_Goal of the exercise_: Where the listing below has a line with "none -> yellow 2x2 brick [418,242,582,378]", write out exactly that line and every line after it, stopping after the line with "none -> orange 1x2 brick [279,218,314,289]".

_Supplied records_:
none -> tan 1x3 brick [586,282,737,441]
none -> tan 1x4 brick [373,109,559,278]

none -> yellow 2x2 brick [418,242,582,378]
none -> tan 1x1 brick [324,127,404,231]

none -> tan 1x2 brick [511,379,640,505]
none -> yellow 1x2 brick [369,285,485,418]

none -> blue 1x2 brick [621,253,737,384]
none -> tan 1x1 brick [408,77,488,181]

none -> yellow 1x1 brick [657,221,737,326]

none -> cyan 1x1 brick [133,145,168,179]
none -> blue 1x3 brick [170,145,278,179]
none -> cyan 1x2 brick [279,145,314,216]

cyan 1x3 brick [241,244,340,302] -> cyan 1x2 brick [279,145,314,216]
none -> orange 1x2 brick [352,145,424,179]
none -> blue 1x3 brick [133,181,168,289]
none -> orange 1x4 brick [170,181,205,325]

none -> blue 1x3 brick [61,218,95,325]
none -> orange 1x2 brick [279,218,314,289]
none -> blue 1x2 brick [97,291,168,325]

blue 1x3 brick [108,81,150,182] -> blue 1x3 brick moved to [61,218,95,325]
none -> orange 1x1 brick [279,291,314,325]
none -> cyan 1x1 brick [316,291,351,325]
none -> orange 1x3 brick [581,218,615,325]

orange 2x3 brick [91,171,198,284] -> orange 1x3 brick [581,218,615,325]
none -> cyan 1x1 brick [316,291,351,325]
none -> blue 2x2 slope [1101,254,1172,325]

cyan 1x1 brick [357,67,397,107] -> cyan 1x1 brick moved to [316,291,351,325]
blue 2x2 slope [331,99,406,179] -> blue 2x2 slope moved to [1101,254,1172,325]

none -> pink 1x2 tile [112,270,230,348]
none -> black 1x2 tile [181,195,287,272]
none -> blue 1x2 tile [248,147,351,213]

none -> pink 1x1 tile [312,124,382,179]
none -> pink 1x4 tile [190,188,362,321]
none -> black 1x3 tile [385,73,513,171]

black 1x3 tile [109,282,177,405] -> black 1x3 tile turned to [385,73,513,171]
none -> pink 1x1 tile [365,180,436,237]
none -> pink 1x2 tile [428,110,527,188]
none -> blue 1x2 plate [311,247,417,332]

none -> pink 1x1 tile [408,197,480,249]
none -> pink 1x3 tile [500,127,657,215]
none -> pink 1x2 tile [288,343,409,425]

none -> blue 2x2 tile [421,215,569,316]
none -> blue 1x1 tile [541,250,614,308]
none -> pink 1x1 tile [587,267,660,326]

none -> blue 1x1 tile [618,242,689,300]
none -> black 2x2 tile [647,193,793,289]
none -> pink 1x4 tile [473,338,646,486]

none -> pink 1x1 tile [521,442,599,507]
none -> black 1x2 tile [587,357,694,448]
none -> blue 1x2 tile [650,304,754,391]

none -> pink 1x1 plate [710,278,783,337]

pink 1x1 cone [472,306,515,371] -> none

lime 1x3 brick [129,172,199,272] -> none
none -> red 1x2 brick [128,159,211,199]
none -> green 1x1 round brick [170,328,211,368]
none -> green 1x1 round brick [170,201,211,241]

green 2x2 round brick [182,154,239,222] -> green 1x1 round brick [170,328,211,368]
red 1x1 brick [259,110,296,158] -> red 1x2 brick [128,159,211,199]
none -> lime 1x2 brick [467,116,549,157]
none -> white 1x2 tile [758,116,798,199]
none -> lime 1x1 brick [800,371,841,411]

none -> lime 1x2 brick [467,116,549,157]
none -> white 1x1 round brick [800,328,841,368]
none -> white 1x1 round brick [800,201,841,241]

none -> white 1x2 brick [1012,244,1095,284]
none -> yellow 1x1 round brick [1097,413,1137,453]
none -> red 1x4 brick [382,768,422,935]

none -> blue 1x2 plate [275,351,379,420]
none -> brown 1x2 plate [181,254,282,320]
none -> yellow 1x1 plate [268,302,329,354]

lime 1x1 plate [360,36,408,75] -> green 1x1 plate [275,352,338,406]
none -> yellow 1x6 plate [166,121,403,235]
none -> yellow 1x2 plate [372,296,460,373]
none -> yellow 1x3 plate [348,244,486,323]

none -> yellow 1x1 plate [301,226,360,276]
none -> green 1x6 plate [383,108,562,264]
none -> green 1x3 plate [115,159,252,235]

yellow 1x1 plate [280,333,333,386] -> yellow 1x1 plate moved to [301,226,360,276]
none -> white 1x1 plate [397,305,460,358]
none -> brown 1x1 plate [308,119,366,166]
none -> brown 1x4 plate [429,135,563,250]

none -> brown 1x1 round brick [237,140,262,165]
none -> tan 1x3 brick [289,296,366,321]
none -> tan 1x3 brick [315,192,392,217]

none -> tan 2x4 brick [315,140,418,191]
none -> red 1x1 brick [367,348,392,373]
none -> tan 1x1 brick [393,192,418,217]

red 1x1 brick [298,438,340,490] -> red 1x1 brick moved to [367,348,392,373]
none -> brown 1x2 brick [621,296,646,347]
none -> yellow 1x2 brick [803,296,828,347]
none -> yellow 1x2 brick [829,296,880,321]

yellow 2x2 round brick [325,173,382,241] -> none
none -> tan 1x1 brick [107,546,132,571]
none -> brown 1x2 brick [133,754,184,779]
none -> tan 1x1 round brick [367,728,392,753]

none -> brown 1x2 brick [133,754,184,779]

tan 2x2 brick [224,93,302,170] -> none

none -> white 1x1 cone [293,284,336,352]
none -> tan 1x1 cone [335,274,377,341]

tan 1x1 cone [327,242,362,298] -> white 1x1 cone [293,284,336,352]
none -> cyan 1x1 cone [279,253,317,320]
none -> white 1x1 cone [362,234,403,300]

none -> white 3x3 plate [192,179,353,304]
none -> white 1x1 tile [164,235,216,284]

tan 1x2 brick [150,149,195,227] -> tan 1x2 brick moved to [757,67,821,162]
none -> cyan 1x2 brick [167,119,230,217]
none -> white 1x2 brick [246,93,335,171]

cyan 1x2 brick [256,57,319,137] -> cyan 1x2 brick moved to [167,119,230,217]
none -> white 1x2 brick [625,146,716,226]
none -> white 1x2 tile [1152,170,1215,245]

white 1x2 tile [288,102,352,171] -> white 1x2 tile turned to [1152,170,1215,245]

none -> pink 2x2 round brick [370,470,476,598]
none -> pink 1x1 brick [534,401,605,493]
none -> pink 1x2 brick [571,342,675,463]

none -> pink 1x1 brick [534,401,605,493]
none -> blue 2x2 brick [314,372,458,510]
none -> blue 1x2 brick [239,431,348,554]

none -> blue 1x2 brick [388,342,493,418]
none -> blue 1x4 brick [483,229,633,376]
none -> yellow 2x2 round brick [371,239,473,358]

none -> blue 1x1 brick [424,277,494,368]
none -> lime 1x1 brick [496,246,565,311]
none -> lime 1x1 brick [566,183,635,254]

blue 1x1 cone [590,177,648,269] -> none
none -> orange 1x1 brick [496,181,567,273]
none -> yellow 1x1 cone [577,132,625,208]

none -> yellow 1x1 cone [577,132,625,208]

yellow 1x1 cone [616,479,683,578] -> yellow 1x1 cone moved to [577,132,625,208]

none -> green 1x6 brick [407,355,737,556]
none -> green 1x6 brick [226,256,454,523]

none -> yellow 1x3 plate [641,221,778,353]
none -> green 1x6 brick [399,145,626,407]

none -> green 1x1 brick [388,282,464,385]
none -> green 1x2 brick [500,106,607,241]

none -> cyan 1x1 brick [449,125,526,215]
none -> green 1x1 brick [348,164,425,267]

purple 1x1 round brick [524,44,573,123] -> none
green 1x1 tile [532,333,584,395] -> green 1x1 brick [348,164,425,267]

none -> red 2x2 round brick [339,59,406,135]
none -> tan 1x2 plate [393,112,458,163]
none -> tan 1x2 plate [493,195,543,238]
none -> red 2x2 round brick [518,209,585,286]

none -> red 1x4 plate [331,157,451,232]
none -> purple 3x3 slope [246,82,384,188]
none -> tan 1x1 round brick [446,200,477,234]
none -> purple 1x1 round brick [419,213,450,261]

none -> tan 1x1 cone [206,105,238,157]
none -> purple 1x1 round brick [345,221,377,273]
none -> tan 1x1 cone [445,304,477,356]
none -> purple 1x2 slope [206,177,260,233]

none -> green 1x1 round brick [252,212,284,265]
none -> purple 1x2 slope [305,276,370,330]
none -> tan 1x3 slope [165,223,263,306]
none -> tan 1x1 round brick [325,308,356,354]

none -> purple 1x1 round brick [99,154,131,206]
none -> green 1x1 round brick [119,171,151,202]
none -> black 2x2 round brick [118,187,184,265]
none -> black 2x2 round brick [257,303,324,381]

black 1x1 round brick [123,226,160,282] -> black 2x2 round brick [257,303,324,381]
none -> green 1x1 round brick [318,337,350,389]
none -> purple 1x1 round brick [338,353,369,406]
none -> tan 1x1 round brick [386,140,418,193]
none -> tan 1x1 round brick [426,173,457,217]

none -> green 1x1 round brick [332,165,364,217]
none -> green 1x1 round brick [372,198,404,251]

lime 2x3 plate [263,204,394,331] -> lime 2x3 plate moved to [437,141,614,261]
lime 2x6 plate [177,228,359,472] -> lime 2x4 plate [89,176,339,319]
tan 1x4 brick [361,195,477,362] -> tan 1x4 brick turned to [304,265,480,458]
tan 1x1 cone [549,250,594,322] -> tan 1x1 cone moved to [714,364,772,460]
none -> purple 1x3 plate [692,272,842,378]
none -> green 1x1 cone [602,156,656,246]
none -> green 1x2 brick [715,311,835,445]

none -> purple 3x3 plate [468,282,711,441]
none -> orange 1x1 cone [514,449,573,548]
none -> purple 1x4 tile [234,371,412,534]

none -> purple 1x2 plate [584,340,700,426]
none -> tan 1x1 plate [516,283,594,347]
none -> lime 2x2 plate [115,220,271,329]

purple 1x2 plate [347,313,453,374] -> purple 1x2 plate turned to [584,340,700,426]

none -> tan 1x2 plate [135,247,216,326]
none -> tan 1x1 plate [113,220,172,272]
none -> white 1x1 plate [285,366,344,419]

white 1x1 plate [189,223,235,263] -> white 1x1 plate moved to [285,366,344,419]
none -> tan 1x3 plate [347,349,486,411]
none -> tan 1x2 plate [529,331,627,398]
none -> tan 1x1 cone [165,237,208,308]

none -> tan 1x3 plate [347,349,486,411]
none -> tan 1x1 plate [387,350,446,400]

_Task answer_:
none -> yellow 2x2 brick [418,242,582,378]
none -> tan 1x1 brick [324,127,404,231]

none -> tan 1x2 brick [511,379,640,505]
none -> yellow 1x2 brick [369,285,485,418]

none -> blue 1x2 brick [621,253,737,384]
none -> tan 1x1 brick [408,77,488,181]

none -> yellow 1x1 brick [657,221,737,326]

none -> cyan 1x1 brick [133,145,168,179]
none -> blue 1x3 brick [170,145,278,179]
none -> cyan 1x2 brick [279,145,314,216]

cyan 1x3 brick [241,244,340,302] -> cyan 1x2 brick [279,145,314,216]
none -> orange 1x2 brick [352,145,424,179]
none -> blue 1x3 brick [133,181,168,289]
none -> orange 1x4 brick [170,181,205,325]

none -> blue 1x3 brick [61,218,95,325]
none -> orange 1x2 brick [279,218,314,289]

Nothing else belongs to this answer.